==== WORKING DATA

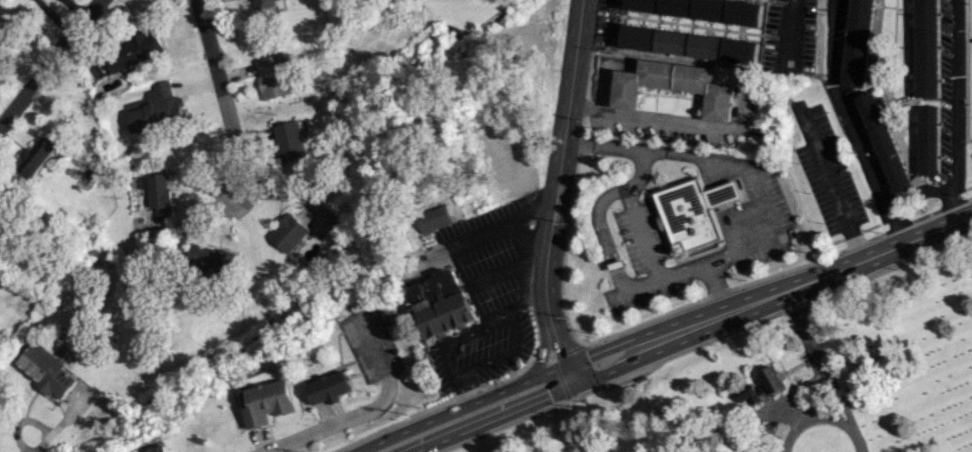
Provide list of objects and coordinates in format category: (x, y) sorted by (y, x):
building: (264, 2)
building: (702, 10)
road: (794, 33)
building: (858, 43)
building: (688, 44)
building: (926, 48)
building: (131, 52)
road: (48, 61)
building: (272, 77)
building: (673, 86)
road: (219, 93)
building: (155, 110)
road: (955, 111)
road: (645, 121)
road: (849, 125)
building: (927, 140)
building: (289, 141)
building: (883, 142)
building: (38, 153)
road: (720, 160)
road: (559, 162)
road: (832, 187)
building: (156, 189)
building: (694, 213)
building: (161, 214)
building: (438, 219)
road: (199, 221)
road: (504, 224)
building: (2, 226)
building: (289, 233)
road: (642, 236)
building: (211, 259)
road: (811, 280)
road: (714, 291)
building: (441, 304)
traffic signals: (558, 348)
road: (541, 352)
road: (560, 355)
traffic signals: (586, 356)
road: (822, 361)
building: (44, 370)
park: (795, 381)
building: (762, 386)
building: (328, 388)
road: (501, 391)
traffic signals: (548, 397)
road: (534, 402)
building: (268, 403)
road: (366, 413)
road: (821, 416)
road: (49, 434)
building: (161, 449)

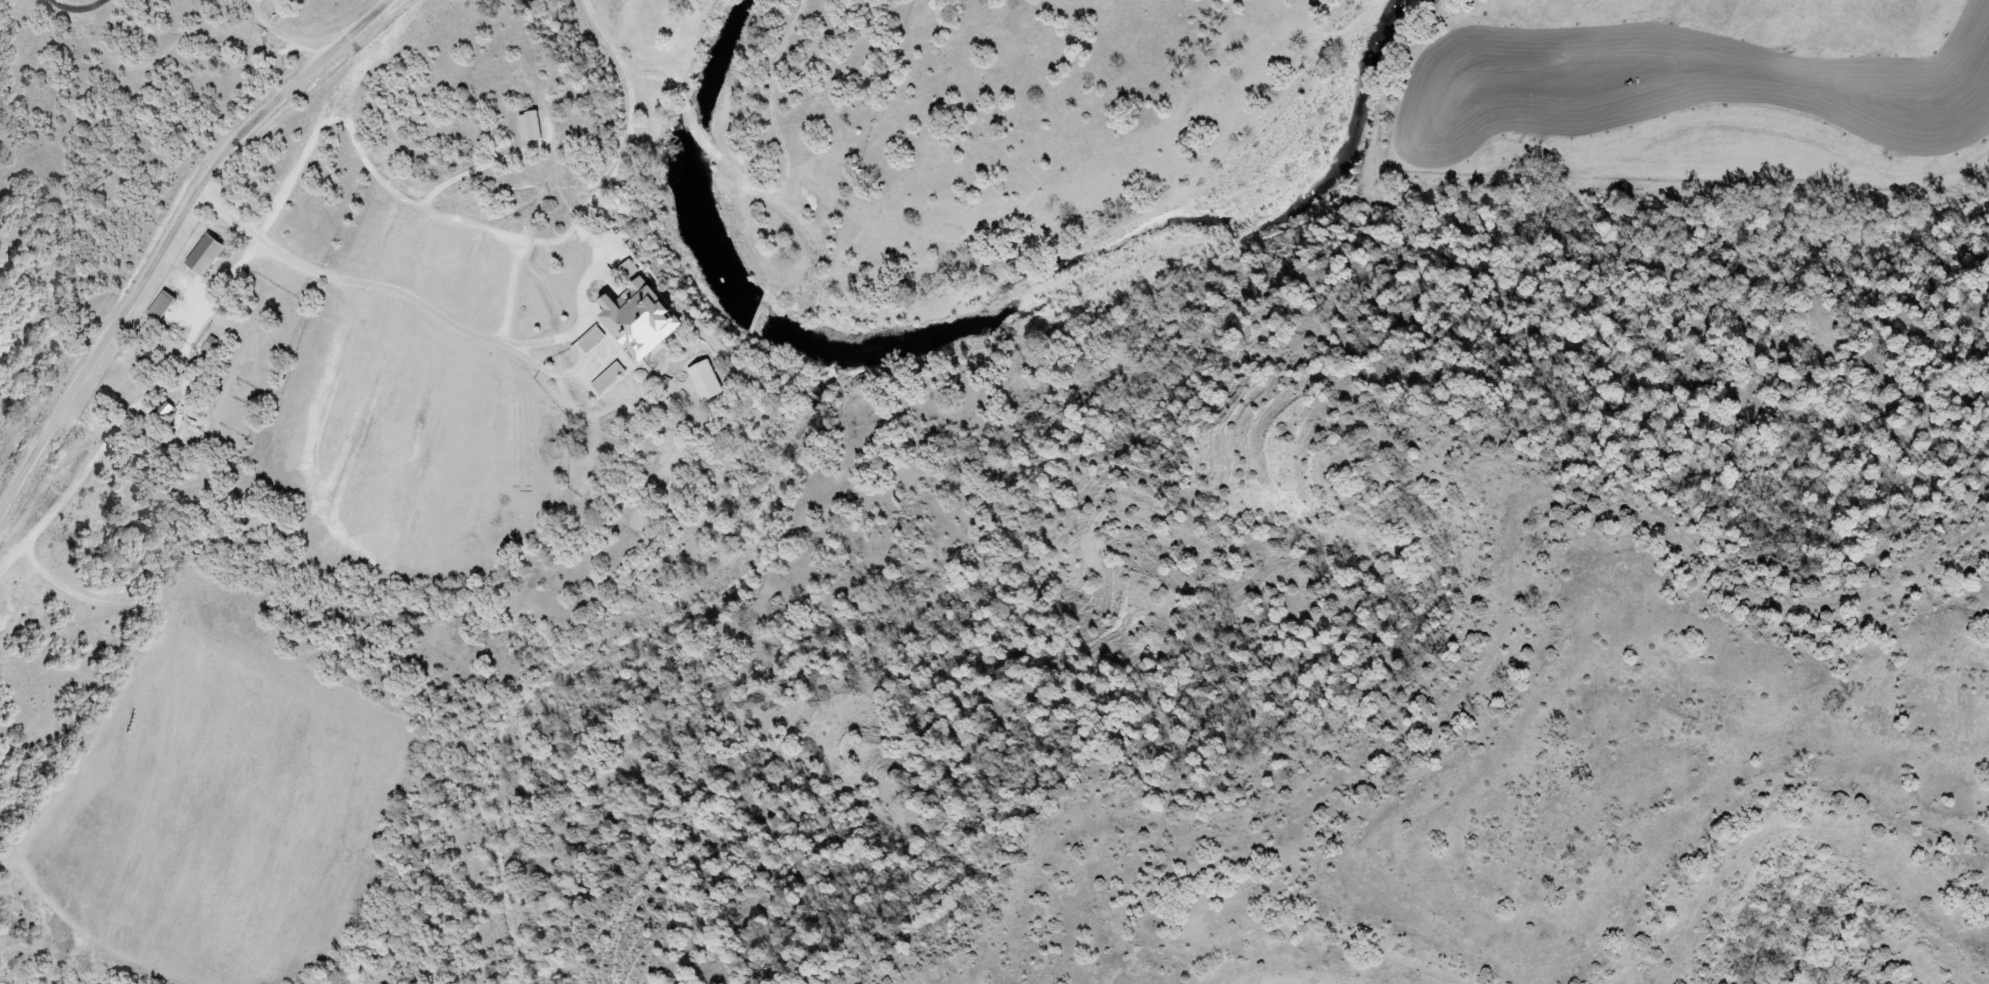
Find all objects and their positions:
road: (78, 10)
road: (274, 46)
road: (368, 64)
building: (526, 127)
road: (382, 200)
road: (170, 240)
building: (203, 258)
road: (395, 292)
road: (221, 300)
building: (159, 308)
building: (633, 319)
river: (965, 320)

========

Copy every line in the data above that has the string "traffic" in it.

▶ OUTPUT
traffic signals: (558, 348)
traffic signals: (586, 356)
traffic signals: (548, 397)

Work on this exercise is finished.